> [Task instructions] Transcribe only what runs from the line including "(561, 204) = (248, 309): none -> pink plate" through the last line of the entries, exactly as it appears.

[Excerpted data Boundary: Start]

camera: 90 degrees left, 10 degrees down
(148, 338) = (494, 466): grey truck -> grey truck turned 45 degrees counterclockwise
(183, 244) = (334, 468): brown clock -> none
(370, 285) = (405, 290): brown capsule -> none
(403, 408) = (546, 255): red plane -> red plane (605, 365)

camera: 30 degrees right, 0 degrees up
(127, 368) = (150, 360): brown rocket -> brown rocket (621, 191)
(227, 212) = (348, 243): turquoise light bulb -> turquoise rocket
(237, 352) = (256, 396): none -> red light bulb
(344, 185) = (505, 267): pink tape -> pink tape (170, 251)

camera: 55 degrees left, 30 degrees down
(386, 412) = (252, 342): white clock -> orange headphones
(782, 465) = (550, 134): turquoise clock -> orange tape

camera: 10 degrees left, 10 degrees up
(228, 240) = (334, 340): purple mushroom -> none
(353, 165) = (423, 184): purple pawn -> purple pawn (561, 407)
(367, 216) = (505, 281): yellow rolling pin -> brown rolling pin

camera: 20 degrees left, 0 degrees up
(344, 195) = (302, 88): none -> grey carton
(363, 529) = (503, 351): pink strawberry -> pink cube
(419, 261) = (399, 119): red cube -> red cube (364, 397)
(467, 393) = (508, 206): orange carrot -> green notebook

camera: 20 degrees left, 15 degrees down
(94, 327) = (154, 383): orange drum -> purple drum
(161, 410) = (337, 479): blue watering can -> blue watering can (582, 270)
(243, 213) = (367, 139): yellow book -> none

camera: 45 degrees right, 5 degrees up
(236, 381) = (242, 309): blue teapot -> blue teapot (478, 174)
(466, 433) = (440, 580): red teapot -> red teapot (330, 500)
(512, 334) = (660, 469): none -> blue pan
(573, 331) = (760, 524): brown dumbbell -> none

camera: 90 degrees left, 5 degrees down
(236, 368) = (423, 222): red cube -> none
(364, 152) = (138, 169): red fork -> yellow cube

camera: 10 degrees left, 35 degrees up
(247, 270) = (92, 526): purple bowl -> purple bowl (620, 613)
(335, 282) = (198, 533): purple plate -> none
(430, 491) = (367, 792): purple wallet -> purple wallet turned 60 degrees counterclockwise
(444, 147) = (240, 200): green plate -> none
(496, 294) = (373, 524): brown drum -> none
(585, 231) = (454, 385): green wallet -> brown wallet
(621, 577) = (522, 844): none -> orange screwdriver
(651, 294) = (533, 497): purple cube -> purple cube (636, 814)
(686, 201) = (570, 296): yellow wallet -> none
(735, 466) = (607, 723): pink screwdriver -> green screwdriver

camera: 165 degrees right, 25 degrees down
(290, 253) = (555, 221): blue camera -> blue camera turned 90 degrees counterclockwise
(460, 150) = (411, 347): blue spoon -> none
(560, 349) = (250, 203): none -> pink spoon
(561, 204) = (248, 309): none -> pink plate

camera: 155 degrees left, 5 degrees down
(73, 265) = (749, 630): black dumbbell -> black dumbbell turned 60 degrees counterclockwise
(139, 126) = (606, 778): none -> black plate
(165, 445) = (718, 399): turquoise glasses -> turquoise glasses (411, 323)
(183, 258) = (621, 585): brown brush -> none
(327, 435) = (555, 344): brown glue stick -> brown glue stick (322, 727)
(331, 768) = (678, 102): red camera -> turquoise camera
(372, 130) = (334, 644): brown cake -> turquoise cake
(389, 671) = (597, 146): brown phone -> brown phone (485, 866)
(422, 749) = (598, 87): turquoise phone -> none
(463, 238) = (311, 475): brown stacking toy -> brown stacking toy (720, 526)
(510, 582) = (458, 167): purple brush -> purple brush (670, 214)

[Excerpted data Boundary: End]

> [Completed exercise]
(561, 204) = (248, 309): none -> pink plate

camera: 155 degrees left, 5 degrees down
(73, 265) = (749, 630): black dumbbell -> black dumbbell turned 60 degrees counterclockwise
(139, 126) = (606, 778): none -> black plate
(165, 445) = (718, 399): turquoise glasses -> turquoise glasses (411, 323)
(183, 258) = (621, 585): brown brush -> none
(327, 435) = (555, 344): brown glue stick -> brown glue stick (322, 727)
(331, 768) = (678, 102): red camera -> turquoise camera
(372, 130) = (334, 644): brown cake -> turquoise cake
(389, 671) = (597, 146): brown phone -> brown phone (485, 866)
(422, 749) = (598, 87): turquoise phone -> none
(463, 238) = (311, 475): brown stacking toy -> brown stacking toy (720, 526)
(510, 582) = (458, 167): purple brush -> purple brush (670, 214)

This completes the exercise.